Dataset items
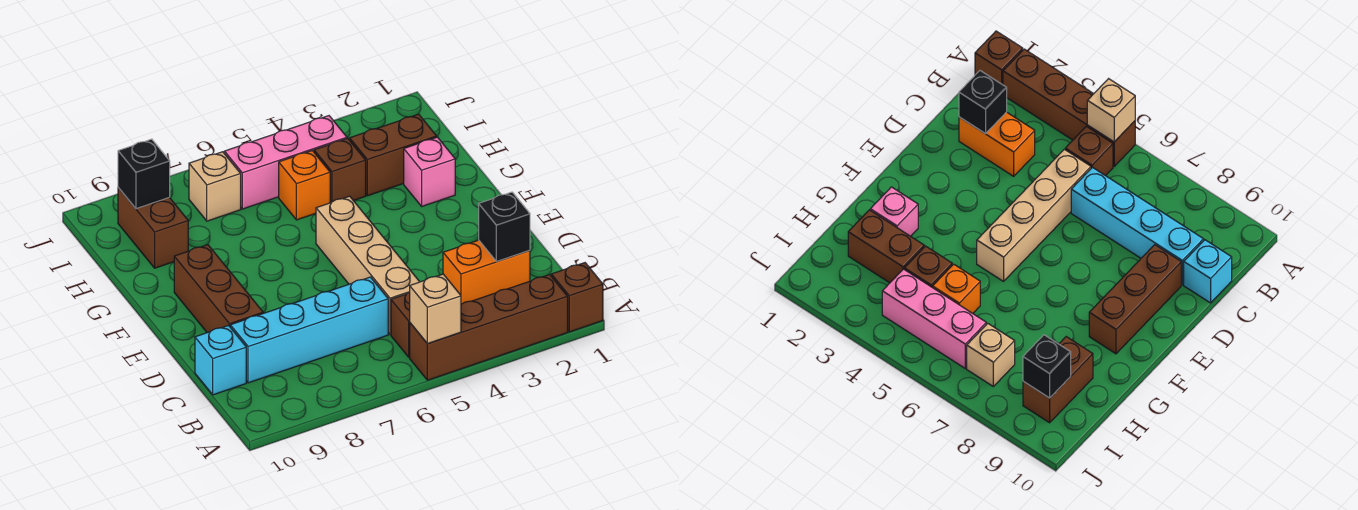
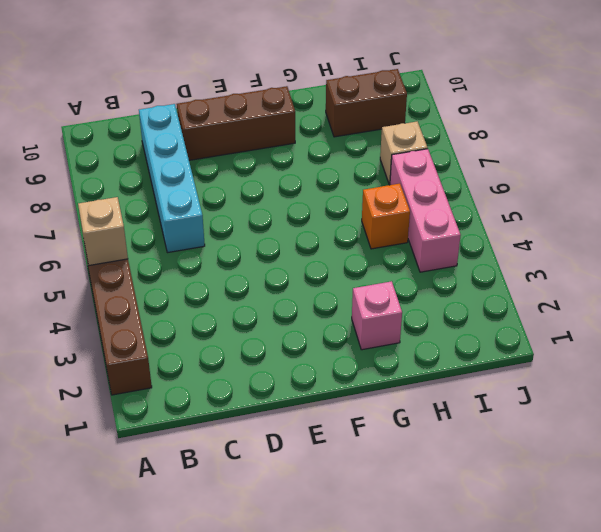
none -> brown brick A1 level 1
none -> brown brick B5 level 1
none -> orange brick C2:C3 level 1

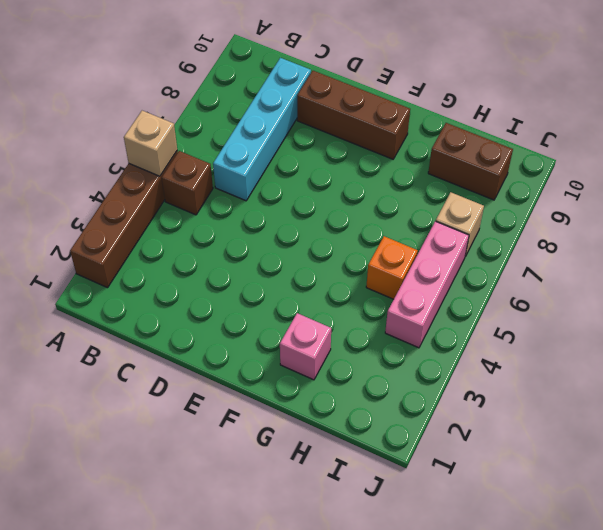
none -> brown brick A1 level 1
none -> orange brick C2:C3 level 1
none -> tan brick C5:F5 level 1

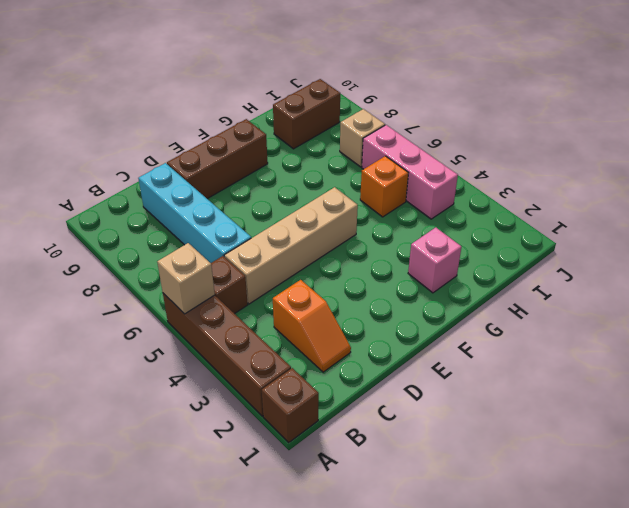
orange slope C2:C3 level 1 top 3 -> orange brick C2:C3 level 1
none -> cyan brick C10 level 1
none -> brown brick H2:H3 level 1
none -> brown brick H4 level 1

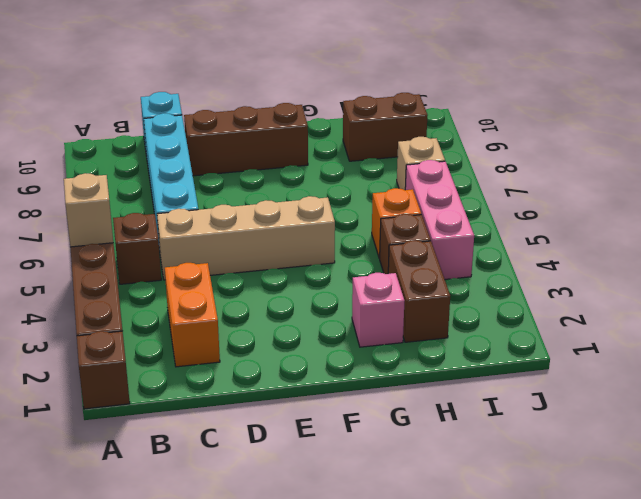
none -> black brick C2 level 2
none -> black brick I9 level 2

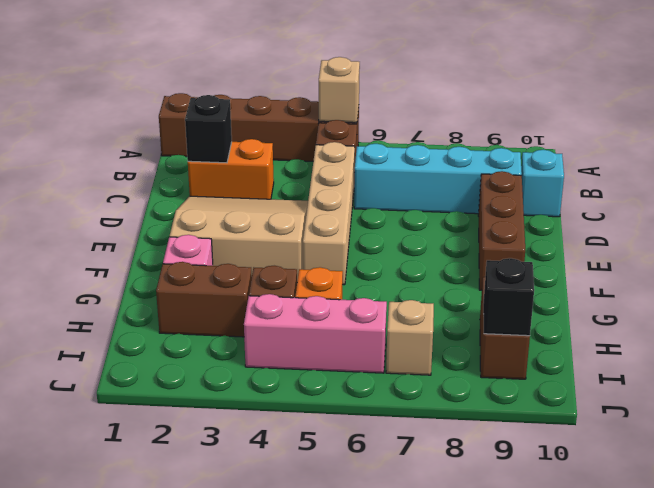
tan slope D2:F4 level 1 top F -> none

◆ What needs to be done: Tally the lines of the data that contain the string "brick" and report the total alone.

◆ Result: 12